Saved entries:
==*==
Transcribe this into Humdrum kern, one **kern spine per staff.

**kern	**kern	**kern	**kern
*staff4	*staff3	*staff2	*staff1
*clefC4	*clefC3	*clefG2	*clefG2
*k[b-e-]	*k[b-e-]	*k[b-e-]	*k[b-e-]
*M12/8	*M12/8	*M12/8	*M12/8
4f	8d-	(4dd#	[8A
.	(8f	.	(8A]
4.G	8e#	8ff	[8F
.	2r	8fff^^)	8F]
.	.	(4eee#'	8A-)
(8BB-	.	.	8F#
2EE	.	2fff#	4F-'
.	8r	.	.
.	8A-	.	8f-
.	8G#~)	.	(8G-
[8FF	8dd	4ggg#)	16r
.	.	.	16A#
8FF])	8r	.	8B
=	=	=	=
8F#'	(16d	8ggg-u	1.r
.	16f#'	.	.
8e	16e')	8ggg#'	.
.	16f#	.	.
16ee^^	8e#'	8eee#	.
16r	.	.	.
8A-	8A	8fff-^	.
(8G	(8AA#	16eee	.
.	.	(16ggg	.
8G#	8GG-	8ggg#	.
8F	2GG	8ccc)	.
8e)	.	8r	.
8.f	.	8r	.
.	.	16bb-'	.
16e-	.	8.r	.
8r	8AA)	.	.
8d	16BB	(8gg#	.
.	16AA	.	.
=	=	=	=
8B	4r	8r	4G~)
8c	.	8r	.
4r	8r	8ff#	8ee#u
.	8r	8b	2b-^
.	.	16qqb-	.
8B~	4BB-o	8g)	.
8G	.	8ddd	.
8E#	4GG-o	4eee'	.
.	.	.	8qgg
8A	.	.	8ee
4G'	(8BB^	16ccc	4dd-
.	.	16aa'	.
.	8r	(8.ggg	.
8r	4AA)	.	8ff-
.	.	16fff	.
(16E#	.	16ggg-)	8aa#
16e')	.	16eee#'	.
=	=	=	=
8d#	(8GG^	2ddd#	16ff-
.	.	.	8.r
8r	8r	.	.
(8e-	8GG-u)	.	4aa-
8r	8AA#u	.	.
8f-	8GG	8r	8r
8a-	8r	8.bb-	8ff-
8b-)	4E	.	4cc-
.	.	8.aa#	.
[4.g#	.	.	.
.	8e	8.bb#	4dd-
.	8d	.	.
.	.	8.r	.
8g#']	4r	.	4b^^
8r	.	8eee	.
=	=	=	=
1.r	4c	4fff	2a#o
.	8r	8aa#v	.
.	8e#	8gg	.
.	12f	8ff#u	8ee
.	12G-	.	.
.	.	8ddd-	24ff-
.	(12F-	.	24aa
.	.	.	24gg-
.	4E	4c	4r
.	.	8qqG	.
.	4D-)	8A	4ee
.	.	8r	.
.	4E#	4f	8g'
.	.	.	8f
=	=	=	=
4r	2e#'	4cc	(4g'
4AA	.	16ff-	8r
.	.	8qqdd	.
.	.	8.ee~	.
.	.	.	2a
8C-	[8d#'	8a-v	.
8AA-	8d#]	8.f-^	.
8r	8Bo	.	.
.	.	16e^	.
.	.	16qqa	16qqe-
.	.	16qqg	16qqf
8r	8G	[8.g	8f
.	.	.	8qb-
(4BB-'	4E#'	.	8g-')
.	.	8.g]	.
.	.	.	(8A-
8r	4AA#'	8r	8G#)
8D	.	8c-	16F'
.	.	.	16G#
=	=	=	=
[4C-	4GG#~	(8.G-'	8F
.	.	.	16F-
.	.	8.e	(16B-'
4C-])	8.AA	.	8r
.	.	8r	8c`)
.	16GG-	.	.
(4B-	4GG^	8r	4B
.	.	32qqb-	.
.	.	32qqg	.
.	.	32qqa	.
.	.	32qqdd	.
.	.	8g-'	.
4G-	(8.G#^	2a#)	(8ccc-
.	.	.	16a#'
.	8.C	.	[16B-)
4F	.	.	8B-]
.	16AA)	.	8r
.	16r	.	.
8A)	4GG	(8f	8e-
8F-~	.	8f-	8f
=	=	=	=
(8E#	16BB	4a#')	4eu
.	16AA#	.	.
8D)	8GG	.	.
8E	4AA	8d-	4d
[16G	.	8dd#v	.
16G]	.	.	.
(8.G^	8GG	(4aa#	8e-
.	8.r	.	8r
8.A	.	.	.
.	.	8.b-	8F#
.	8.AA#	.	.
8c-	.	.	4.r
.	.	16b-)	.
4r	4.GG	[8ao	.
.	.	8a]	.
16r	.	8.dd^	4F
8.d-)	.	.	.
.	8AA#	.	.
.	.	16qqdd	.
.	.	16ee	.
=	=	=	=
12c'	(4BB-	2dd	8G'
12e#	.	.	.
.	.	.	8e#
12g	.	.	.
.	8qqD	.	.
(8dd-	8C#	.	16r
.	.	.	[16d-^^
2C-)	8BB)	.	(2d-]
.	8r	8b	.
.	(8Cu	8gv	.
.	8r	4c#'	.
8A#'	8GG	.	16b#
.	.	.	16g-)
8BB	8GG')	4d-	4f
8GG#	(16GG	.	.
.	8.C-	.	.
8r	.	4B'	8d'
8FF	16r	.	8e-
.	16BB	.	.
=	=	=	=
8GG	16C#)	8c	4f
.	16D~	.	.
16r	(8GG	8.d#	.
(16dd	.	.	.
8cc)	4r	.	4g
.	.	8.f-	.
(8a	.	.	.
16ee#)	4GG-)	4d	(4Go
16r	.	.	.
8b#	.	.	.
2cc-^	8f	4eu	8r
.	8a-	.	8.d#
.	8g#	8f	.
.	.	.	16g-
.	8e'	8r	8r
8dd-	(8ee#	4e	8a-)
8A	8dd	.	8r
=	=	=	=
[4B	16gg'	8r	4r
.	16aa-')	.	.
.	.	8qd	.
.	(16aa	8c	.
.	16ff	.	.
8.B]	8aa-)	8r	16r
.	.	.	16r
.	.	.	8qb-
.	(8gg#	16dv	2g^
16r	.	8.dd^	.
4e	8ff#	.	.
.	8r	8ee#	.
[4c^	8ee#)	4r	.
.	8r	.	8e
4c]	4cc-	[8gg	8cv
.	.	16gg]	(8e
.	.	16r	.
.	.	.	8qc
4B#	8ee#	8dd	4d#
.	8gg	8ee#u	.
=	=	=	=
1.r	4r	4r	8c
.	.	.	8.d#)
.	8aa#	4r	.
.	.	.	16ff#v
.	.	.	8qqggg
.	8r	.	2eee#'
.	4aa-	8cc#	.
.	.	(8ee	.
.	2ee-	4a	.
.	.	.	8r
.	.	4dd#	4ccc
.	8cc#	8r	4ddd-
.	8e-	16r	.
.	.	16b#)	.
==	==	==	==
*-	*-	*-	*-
==*==
Objective: How many lines in the rows above contain the string "kern"? Give only the number.

Answer for this exercise: 2